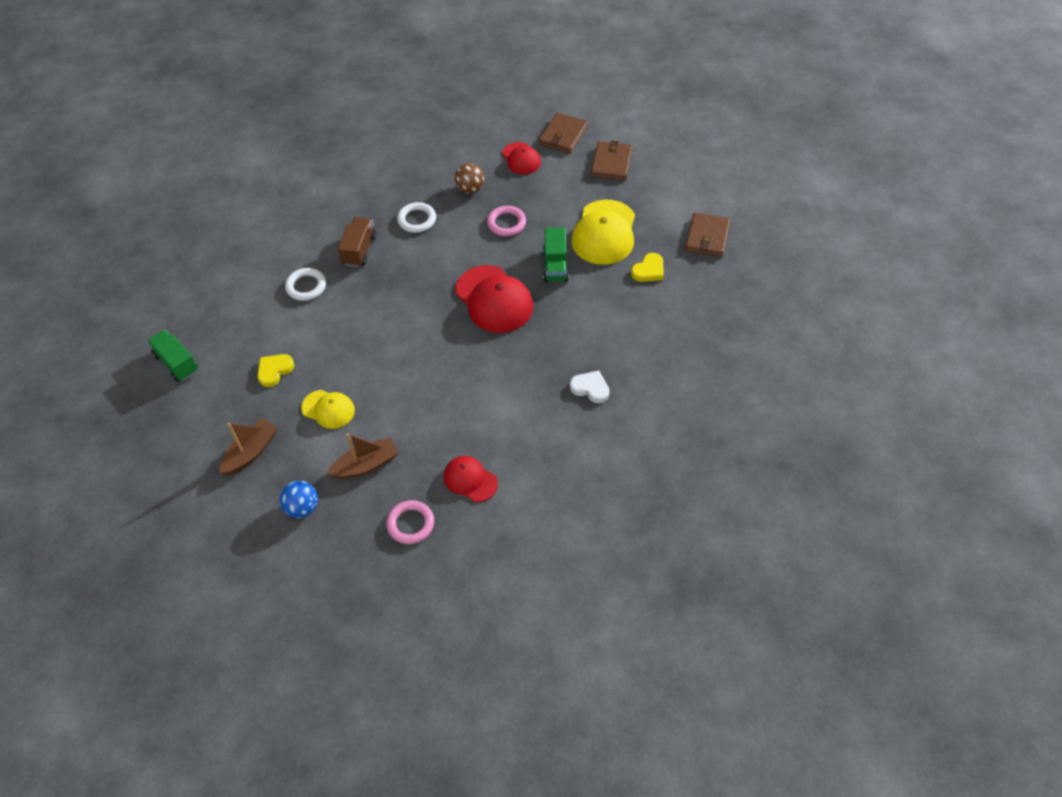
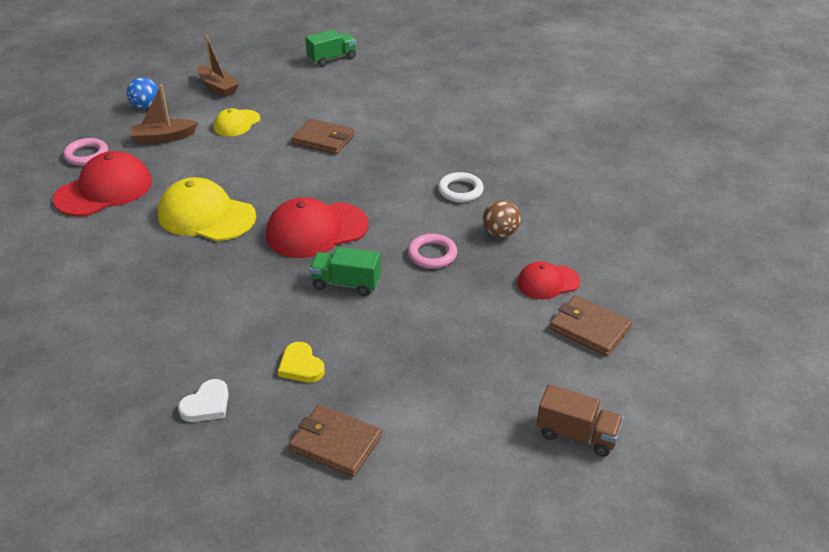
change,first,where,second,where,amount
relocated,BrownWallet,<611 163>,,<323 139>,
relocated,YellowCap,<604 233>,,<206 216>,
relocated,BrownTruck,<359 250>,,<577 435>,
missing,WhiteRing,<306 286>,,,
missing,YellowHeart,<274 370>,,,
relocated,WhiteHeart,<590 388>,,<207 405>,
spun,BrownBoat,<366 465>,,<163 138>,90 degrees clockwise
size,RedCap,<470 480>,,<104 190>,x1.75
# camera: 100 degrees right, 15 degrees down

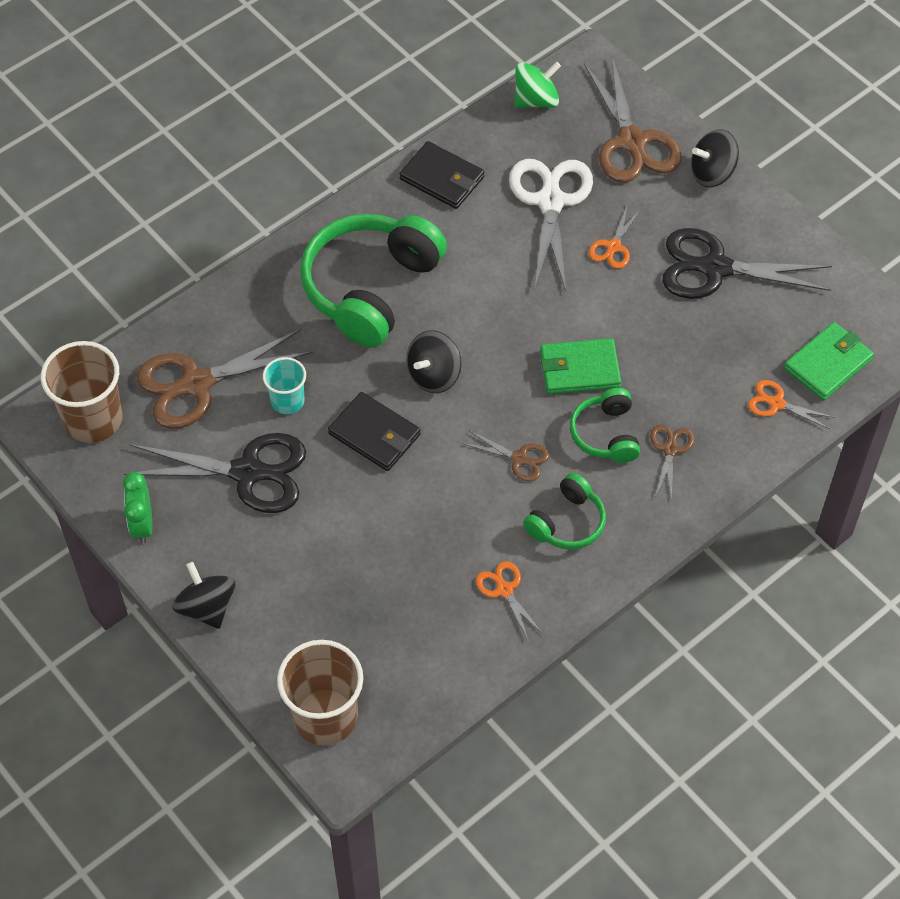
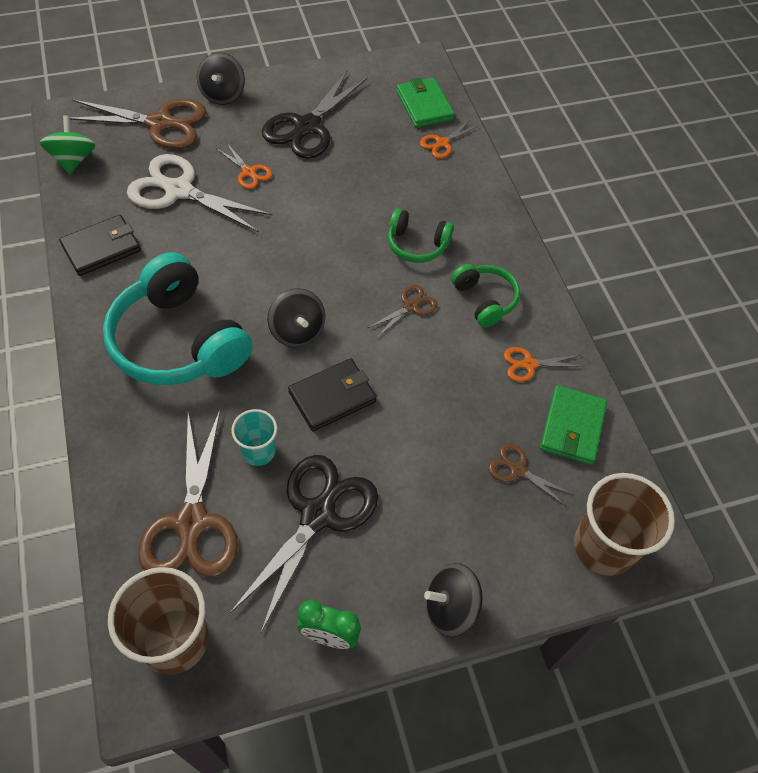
change,first,where,second,where,amount
colour,GreenHeadphones,<371 288>,TurquoiseHeadphones,<179 341>,
relocated,GreenWallet,<579 369>,,<572 427>,
relocated,BrownScissors,<670 449>,,<517 470>,
# camera: 70 degrees left, 0 degrees up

--------------------

DIRECTIONS. Where does the word "missing" occur in the records? Return every line that holds it.

WRITTEN ANSWER.
missing,WhiteRing,<306 286>,,,
missing,YellowHeart,<274 370>,,,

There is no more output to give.